» Data to use
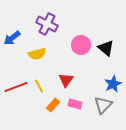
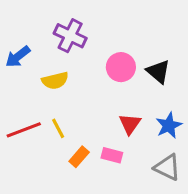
red triangle: (66, 80) -> (130, 124), moved
gray triangle: (103, 105) -> (167, 167), moved, turned -48

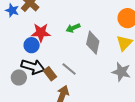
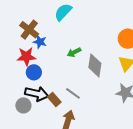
blue star: (12, 10) -> (40, 42), moved
red star: (41, 33) -> (26, 57), moved

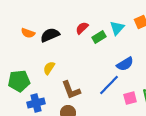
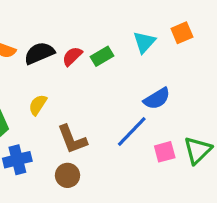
red semicircle: (82, 28) -> (72, 56), moved
green rectangle: (99, 37) -> (102, 56), moved

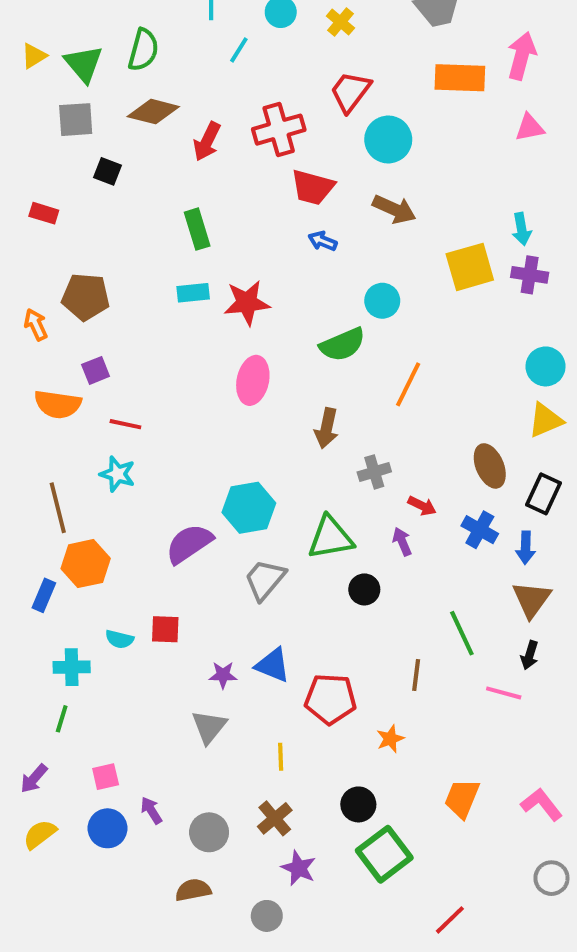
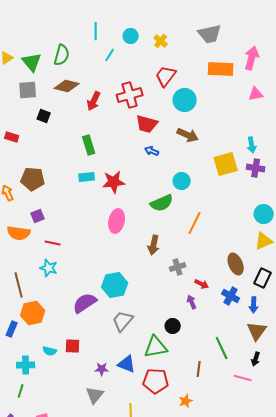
green triangle: (330, 538) -> (156, 347), moved

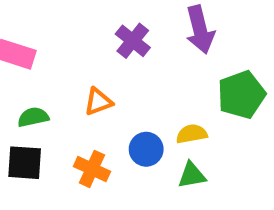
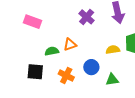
green semicircle: (33, 117) -> (52, 51), moved
yellow semicircle: (192, 134) -> (113, 50), moved

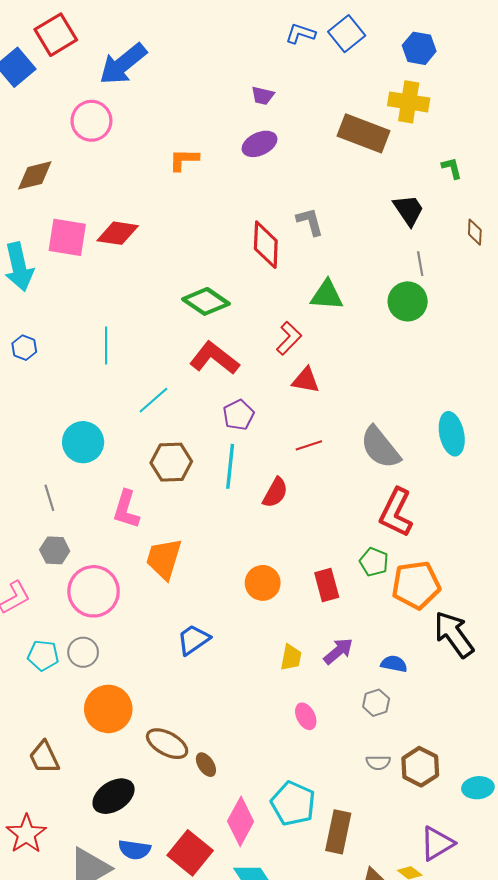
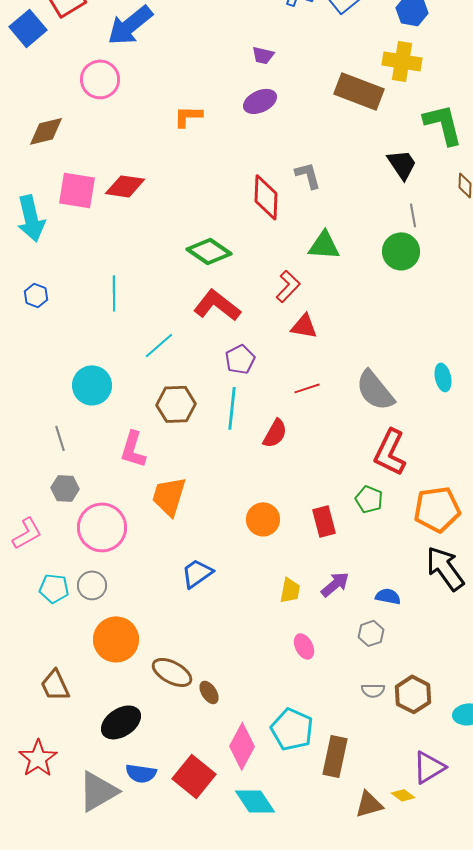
green L-shape: (452, 168) -> (443, 124), size x2.0
cyan ellipse: (452, 434) -> (443, 377), size x0.7
orange pentagon: (416, 585) -> (437, 509), moved

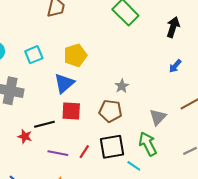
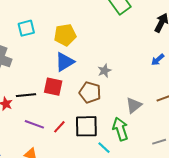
blue triangle: (64, 83) -> (65, 62), moved

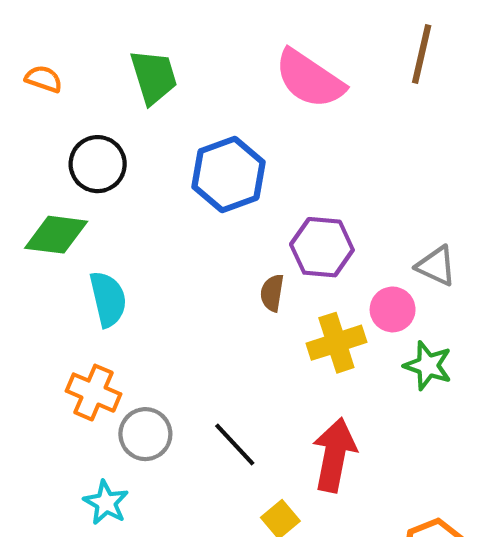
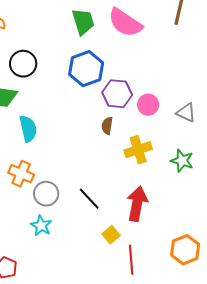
green trapezoid: (154, 77) -> (83, 22), moved
purple hexagon: (322, 247) -> (117, 94), moved
pink circle: (393, 309) -> (148, 105), moved
cyan star: (106, 503) -> (41, 226), moved

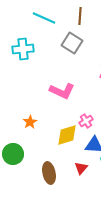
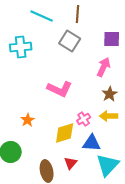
red triangle: (81, 168) -> (71, 163), moved

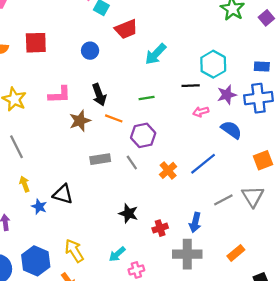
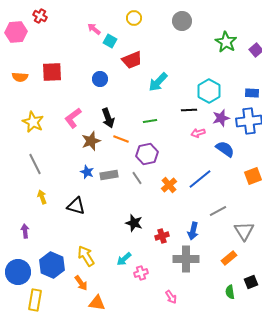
pink L-shape: (60, 95) -> (73, 118), turned 145
gray triangle: (253, 196) -> (244, 231), moved
blue star: (39, 207) -> (87, 172), moved

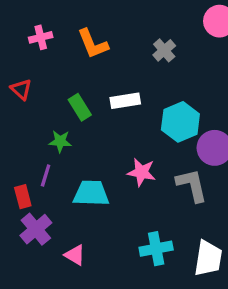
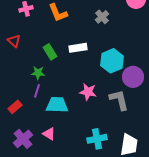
purple line: (46, 175) -> (37, 91), moved
red rectangle: (23, 197) -> (15, 107), turned 64
purple cross: (36, 229) -> (23, 139), moved
pink triangle: (75, 255) -> (49, 134), moved

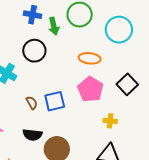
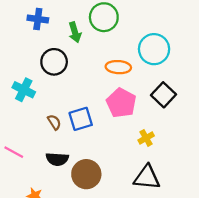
blue cross: (33, 15) -> (38, 19), moved
cyan circle: (119, 30) -> (154, 49), moved
yellow cross: (110, 121) -> (146, 138), turned -32

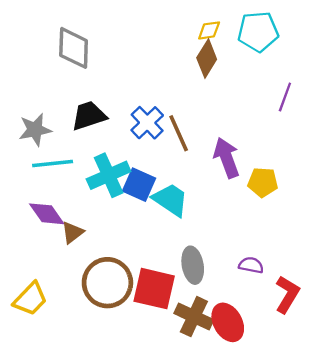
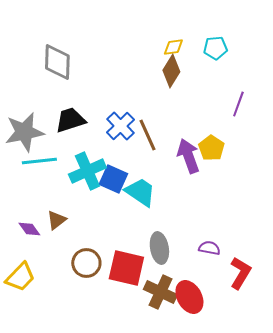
cyan pentagon: (258, 32) -> (215, 48), size x0.7
gray star: (35, 130) -> (24, 132), size x1.4
yellow pentagon: (263, 182) -> (211, 148), moved, turned 30
purple diamond: (47, 214) -> (29, 229), moved, size x0.7
brown circle: (107, 283) -> (86, 263), size x0.7

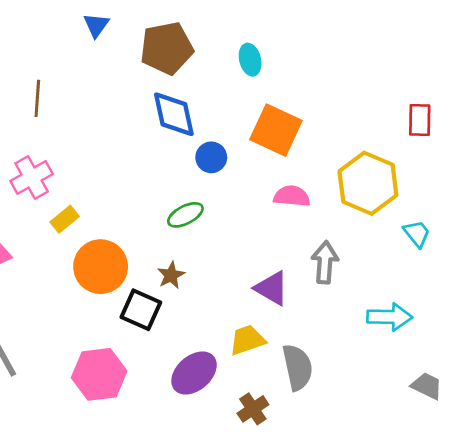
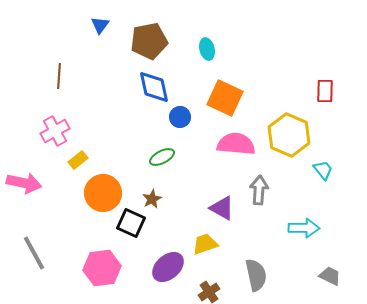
pink semicircle: (292, 196) -> (236, 144), size x1.5
gray semicircle: (298, 367) -> (256, 275), moved

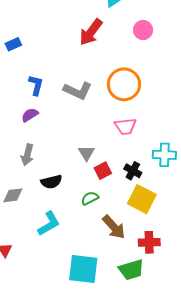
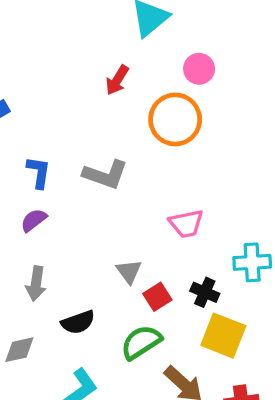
red arrow: (91, 32) -> (117, 80), size x0.7
orange circle: (124, 84) -> (175, 119), moved
green semicircle: (90, 198) -> (141, 342), size x1.5

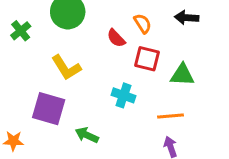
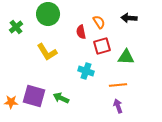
red semicircle: (116, 38) -> (81, 32), turned 32
red square: (147, 59) -> (102, 46), turned -30
purple square: (49, 109) -> (34, 96), moved

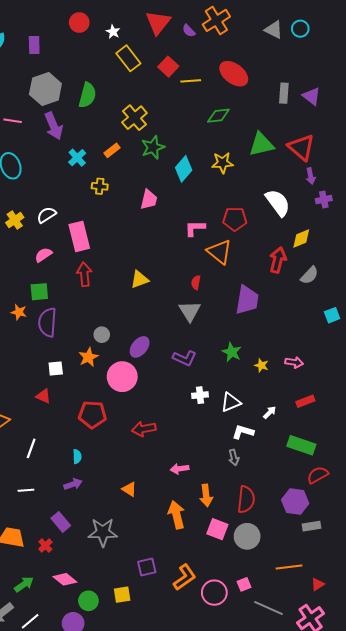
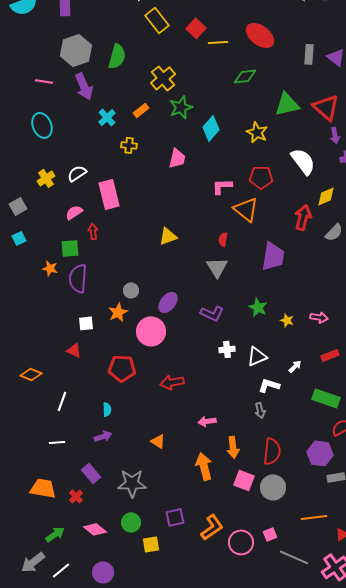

» Task
Without the pictures, restate all of the entries word for word.

» Response box
red triangle: (66, 80) -> (130, 124), moved
gray triangle: (103, 105) -> (167, 167), moved, turned -48

blue star: (12, 10) -> (40, 42), moved
red star: (41, 33) -> (26, 57), moved

red semicircle: (82, 28) -> (72, 56), moved
green rectangle: (99, 37) -> (102, 56), moved

green triangle: (330, 538) -> (156, 347), moved

green semicircle: (33, 117) -> (52, 51), moved
yellow semicircle: (192, 134) -> (113, 50), moved

green L-shape: (452, 168) -> (443, 124), size x2.0
cyan ellipse: (452, 434) -> (443, 377), size x0.7
orange pentagon: (416, 585) -> (437, 509), moved

blue triangle: (64, 83) -> (65, 62), moved

green trapezoid: (154, 77) -> (83, 22), moved
purple hexagon: (322, 247) -> (117, 94), moved
pink circle: (393, 309) -> (148, 105), moved
cyan star: (106, 503) -> (41, 226), moved

red triangle: (81, 168) -> (71, 163), moved

pink L-shape: (60, 95) -> (73, 118), turned 145
gray triangle: (253, 196) -> (244, 231), moved
blue star: (39, 207) -> (87, 172), moved

purple line: (46, 175) -> (37, 91), moved
red rectangle: (23, 197) -> (15, 107), turned 64
purple cross: (36, 229) -> (23, 139), moved
pink triangle: (75, 255) -> (49, 134), moved

blue cross: (33, 15) -> (38, 19), moved
cyan circle: (119, 30) -> (154, 49), moved
yellow cross: (110, 121) -> (146, 138), turned -32

cyan pentagon: (258, 32) -> (215, 48), size x0.7
gray star: (35, 130) -> (24, 132), size x1.4
yellow pentagon: (263, 182) -> (211, 148), moved, turned 30
purple diamond: (47, 214) -> (29, 229), moved, size x0.7
brown circle: (107, 283) -> (86, 263), size x0.7

pink semicircle: (292, 196) -> (236, 144), size x1.5
gray semicircle: (298, 367) -> (256, 275), moved

red arrow: (91, 32) -> (117, 80), size x0.7
orange circle: (124, 84) -> (175, 119), moved
green semicircle: (90, 198) -> (141, 342), size x1.5

red semicircle: (116, 38) -> (81, 32), turned 32
red square: (147, 59) -> (102, 46), turned -30
purple square: (49, 109) -> (34, 96), moved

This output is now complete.